◆ **Task description**:
Count how many lines below include the word "black". Answer with a number only.

◆ **Per-category count data**:

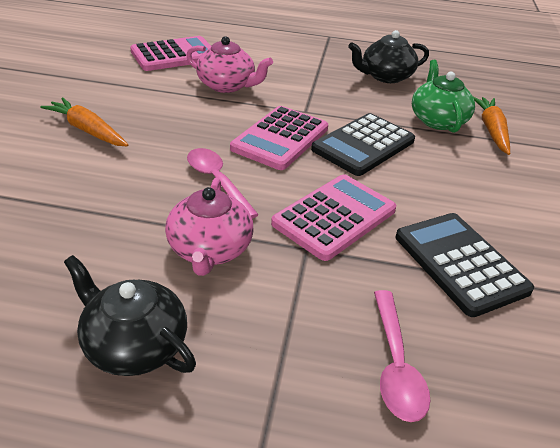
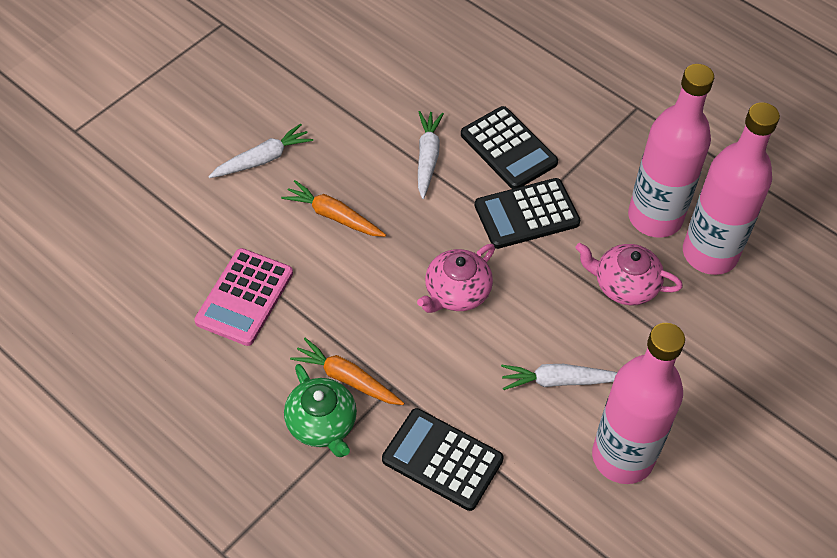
black calculator: [311,113,415,176] [396,213,534,317] = 2 -> [382,408,504,511] [461,106,558,189] [475,178,580,249] = 3
black teapot: [64,255,196,376] [348,30,429,83] = 2 -> none = 0
pink bottle: none = 0 -> [592,323,685,484] [628,64,714,238] [683,102,780,275] = 3
pink calculator: [130,36,211,71] [230,106,328,170] [271,174,396,261] = 3 -> [194,248,293,346] = 1
pink spoon: [187,148,259,219] [374,290,430,422] = 2 -> none = 0
white carrot: none = 0 -> [208,124,313,178] [418,111,444,199] [501,364,617,390] = 3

◆ **Output of the task**:
2